_Source records_

◇ ◇ ◇

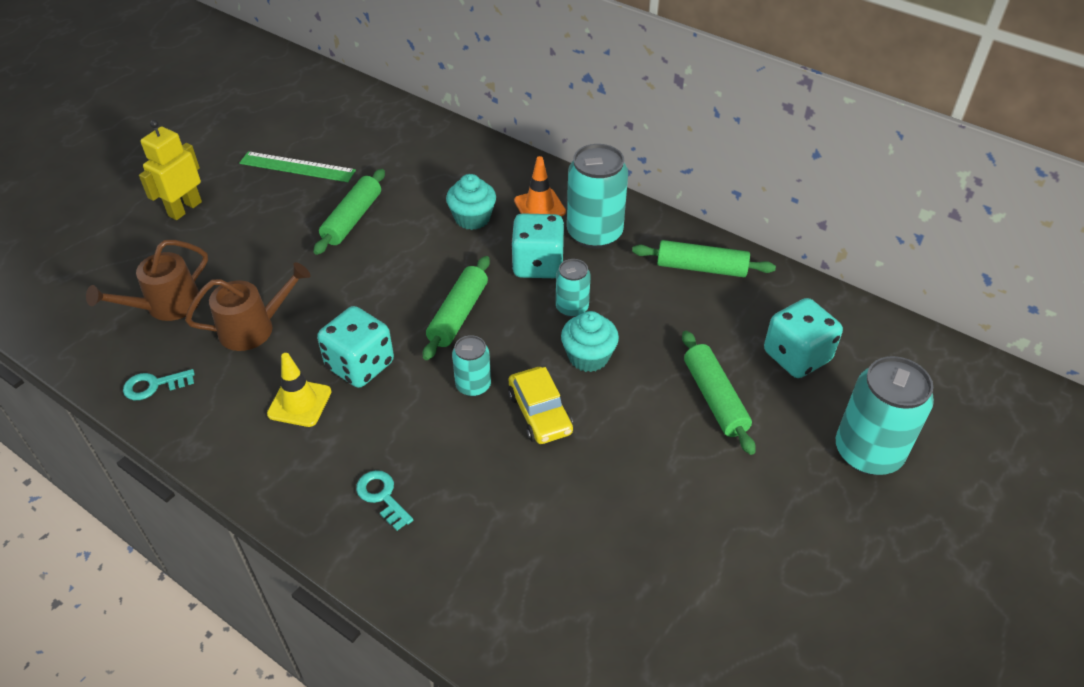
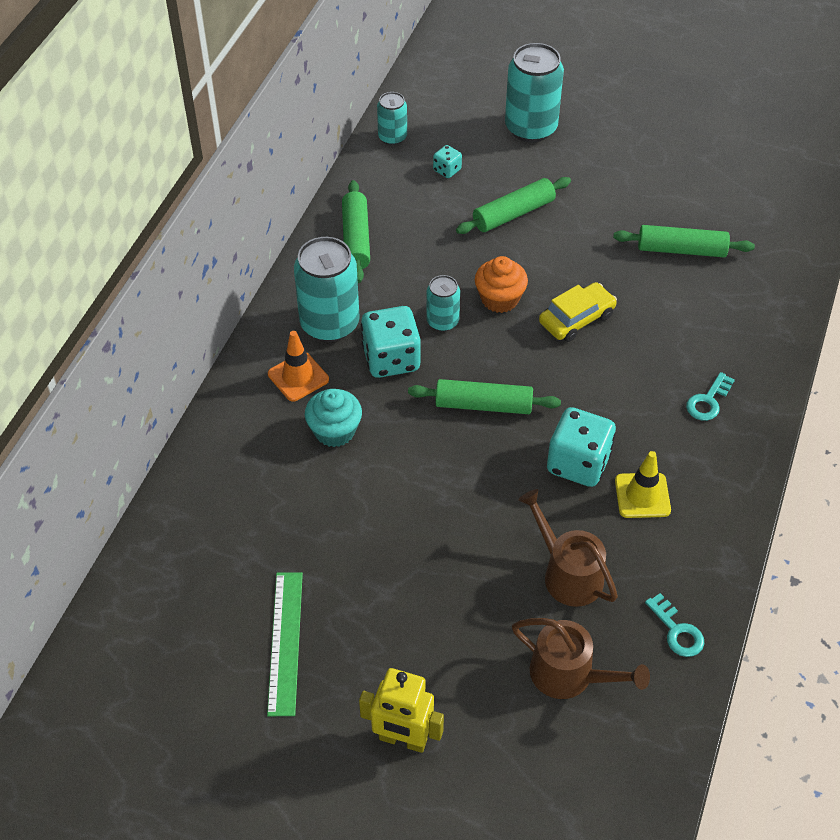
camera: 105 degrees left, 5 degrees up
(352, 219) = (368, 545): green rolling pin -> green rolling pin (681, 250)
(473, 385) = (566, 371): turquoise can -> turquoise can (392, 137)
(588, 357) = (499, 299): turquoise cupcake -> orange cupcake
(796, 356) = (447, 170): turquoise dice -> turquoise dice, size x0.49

◇ ◇ ◇

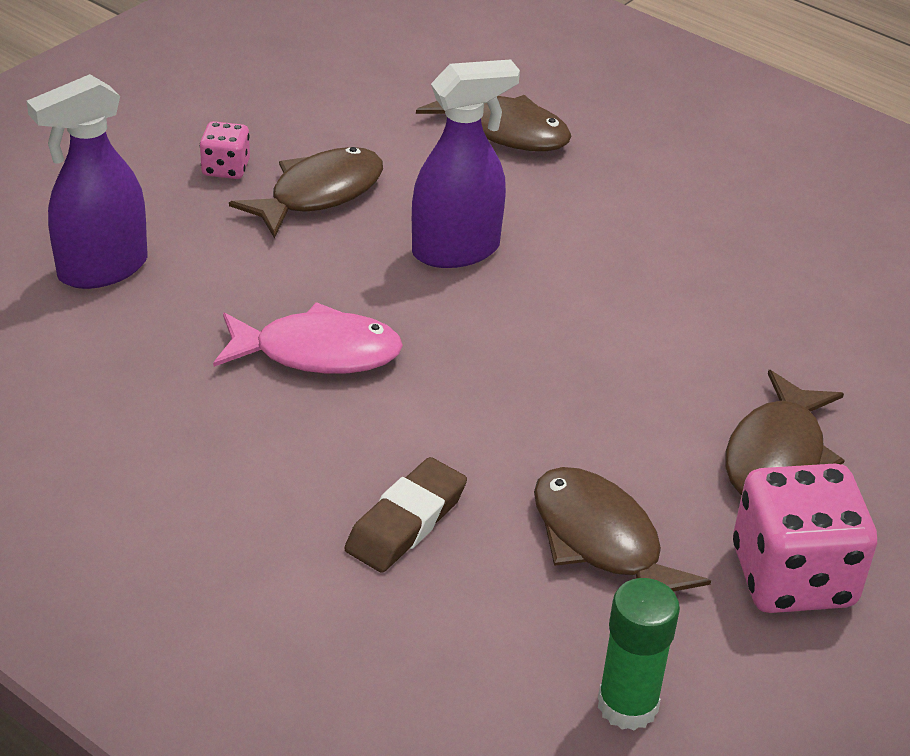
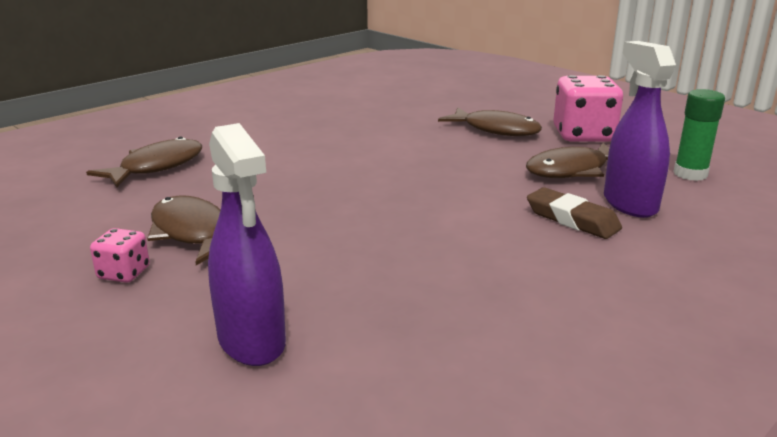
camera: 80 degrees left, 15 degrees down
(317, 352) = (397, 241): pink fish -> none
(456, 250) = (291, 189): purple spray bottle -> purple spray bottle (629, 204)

◇ ◇ ◇

_Task directions_
Within the data above, the lines from the one with "(473, 385) = (566, 371): turquoise" to the one with "(796, 356) = (447, 170): turquoise" must be repeated exactly; no other line belongs in the answer.

_Solution below_
(473, 385) = (566, 371): turquoise can -> turquoise can (392, 137)
(588, 357) = (499, 299): turquoise cupcake -> orange cupcake
(796, 356) = (447, 170): turquoise dice -> turquoise dice, size x0.49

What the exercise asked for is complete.